[Change detection data]

........

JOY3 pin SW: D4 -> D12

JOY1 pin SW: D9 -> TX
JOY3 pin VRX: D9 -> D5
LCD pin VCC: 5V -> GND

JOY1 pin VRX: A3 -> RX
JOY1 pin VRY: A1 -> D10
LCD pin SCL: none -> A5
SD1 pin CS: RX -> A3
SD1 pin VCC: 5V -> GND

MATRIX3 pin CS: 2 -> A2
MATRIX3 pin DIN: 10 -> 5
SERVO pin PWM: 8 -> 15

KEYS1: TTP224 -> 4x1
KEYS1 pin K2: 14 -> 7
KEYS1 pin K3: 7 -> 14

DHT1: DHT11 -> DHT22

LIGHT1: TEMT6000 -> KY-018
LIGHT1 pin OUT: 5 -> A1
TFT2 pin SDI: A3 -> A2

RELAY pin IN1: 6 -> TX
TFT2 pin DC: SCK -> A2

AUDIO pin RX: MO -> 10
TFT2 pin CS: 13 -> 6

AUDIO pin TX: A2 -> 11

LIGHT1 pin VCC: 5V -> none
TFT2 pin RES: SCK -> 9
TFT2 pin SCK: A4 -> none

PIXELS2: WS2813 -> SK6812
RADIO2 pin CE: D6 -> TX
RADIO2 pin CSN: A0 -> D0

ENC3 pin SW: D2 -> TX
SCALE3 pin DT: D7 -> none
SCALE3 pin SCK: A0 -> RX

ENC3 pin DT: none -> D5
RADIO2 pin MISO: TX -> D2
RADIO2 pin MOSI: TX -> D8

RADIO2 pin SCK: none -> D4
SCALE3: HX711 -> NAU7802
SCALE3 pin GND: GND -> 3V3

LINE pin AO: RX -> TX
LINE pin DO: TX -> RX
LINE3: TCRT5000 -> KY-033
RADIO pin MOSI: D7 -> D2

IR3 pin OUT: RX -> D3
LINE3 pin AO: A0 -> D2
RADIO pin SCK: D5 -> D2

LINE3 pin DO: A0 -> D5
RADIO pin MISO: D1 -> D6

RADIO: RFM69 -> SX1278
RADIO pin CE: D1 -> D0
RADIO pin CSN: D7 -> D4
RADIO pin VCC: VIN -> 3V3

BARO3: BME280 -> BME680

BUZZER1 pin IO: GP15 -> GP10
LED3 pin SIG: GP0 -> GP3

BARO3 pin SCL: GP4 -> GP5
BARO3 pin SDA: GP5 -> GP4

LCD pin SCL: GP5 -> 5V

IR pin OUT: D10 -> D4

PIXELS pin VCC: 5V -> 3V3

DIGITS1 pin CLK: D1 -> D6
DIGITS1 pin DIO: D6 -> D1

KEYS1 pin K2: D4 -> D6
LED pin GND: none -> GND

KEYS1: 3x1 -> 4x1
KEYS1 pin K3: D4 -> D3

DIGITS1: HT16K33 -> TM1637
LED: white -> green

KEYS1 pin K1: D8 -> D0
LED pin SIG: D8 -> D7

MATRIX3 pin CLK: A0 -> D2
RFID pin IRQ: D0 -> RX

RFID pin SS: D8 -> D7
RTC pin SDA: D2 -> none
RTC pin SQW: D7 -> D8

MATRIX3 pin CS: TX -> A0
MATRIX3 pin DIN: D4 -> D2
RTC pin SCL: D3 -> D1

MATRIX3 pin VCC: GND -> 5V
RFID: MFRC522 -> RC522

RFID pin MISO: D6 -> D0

........

__Action item__. All lines above that hold the string "MISO" should be copied.

__Output for this task__.
RADIO2 pin MISO: TX -> D2
RADIO pin MISO: D1 -> D6
RFID pin MISO: D6 -> D0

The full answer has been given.